Exercise instructions: Reproduce the records from their start through the line containing "0: (258, 137)", both ends included. Copy every line as it stands, except scale each answer coordinate by 0.3 and round it to a whole number, with halves rounded up.

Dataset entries
----

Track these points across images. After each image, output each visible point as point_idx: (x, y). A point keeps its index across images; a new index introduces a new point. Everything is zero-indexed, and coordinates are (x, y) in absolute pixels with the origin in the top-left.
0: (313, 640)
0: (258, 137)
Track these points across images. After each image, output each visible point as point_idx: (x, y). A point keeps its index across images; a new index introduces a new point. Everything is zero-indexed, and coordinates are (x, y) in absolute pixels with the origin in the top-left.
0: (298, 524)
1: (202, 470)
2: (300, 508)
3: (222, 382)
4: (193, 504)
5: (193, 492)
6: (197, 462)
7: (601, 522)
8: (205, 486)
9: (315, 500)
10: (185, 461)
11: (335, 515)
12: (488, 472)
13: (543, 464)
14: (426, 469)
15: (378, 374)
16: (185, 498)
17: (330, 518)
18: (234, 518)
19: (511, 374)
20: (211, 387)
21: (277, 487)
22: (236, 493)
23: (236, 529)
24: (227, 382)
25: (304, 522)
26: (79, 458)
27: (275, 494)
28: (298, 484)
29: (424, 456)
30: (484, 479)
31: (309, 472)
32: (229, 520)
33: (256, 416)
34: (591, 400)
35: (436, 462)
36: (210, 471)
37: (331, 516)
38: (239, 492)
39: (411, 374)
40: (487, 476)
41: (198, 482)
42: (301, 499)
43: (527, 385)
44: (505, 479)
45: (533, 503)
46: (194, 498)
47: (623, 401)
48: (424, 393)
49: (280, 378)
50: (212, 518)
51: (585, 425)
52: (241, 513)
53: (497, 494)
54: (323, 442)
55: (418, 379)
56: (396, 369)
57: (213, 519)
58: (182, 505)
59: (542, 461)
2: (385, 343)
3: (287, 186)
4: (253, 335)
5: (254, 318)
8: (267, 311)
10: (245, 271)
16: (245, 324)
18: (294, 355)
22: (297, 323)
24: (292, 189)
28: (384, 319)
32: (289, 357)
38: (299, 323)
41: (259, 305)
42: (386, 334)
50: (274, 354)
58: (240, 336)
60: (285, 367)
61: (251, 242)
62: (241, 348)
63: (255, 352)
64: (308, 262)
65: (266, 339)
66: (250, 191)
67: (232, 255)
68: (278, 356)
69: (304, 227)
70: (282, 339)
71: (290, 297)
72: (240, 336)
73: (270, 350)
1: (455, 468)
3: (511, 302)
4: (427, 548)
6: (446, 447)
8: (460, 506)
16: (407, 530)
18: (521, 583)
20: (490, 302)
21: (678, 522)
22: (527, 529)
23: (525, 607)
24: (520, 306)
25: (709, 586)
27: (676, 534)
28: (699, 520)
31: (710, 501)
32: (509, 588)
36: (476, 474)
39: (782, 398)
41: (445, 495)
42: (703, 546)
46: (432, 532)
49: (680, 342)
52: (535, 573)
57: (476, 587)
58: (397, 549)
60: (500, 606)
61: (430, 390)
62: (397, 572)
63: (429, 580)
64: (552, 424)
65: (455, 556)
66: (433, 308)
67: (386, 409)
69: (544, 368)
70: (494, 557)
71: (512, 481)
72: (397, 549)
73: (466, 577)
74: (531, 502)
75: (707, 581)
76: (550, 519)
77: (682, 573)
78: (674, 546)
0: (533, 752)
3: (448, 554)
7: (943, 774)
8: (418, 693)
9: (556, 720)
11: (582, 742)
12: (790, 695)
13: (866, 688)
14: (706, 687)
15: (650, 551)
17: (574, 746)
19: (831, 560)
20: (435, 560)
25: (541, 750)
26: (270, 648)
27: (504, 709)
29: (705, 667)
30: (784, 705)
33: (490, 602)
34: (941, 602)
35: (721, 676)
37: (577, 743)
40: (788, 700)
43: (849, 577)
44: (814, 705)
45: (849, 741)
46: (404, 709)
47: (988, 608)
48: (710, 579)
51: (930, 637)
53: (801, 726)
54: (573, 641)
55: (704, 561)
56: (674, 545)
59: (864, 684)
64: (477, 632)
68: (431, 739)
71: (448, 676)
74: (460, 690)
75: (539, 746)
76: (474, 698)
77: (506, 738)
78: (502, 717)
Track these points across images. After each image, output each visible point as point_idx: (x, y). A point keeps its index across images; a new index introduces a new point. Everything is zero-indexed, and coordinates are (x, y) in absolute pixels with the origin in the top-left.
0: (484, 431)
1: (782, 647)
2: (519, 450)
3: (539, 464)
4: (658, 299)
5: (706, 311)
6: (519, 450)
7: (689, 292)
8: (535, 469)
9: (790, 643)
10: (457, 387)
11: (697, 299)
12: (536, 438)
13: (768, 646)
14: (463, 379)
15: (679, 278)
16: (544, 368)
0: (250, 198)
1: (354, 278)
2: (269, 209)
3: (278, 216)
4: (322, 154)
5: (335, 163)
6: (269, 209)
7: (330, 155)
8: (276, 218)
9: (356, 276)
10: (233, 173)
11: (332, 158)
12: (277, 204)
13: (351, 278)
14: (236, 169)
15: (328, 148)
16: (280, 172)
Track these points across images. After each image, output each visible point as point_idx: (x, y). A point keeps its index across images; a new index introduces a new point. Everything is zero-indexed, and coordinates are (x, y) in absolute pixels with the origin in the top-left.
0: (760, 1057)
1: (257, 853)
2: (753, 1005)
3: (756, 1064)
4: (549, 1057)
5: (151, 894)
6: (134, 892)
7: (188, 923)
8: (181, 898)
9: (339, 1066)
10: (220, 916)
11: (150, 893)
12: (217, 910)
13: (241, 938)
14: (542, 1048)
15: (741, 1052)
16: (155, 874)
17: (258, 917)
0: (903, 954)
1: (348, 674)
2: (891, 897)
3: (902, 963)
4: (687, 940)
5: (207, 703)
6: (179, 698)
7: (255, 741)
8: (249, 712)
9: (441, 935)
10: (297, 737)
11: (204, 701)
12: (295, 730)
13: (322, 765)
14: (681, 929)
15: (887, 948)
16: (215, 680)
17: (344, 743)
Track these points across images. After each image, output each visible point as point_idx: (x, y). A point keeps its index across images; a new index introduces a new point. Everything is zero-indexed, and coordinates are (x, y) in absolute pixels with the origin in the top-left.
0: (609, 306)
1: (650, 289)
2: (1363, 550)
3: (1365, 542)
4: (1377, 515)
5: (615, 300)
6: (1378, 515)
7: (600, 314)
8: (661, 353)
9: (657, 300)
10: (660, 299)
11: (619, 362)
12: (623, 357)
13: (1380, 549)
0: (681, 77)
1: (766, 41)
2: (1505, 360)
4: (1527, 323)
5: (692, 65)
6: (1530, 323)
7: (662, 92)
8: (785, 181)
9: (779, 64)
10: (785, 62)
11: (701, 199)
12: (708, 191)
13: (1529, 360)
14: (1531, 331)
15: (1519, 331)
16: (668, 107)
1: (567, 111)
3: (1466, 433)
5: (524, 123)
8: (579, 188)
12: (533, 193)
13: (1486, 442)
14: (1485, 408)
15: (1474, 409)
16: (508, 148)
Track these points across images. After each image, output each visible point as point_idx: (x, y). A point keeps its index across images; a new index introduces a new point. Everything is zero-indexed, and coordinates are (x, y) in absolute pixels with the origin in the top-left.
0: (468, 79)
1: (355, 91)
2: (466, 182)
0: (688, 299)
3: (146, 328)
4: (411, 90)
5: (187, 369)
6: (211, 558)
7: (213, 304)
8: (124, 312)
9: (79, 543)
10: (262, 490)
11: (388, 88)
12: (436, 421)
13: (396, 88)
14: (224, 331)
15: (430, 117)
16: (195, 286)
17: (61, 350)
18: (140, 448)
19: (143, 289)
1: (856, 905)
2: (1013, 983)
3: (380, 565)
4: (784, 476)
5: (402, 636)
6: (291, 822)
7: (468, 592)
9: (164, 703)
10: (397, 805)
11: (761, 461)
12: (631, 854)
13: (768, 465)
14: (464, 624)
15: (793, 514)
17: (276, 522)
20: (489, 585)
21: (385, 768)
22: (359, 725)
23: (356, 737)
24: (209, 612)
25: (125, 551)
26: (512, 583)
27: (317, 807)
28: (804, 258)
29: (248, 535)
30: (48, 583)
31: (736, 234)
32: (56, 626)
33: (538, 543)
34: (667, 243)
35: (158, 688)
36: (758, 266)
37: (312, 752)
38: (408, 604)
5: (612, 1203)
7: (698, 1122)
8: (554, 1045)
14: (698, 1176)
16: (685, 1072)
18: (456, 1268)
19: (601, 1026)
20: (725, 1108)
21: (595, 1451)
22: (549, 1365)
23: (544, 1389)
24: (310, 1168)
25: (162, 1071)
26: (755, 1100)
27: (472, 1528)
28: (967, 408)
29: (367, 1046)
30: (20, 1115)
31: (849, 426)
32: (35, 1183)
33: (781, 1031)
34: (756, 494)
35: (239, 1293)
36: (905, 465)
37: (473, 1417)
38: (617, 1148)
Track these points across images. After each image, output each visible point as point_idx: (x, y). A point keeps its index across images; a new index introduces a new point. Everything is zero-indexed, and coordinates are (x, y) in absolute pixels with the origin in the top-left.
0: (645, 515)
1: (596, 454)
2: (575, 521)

----

Exercise result:
Track these points across images. After each image, output each visible point as point_idx: (x, y). A point keeps its index across images; a new index introduces a new point. Everything is zero-indexed, and coordinates are (x, y) in absolute pixels with the origin in the top-left.
0: (313, 640)
0: (77, 41)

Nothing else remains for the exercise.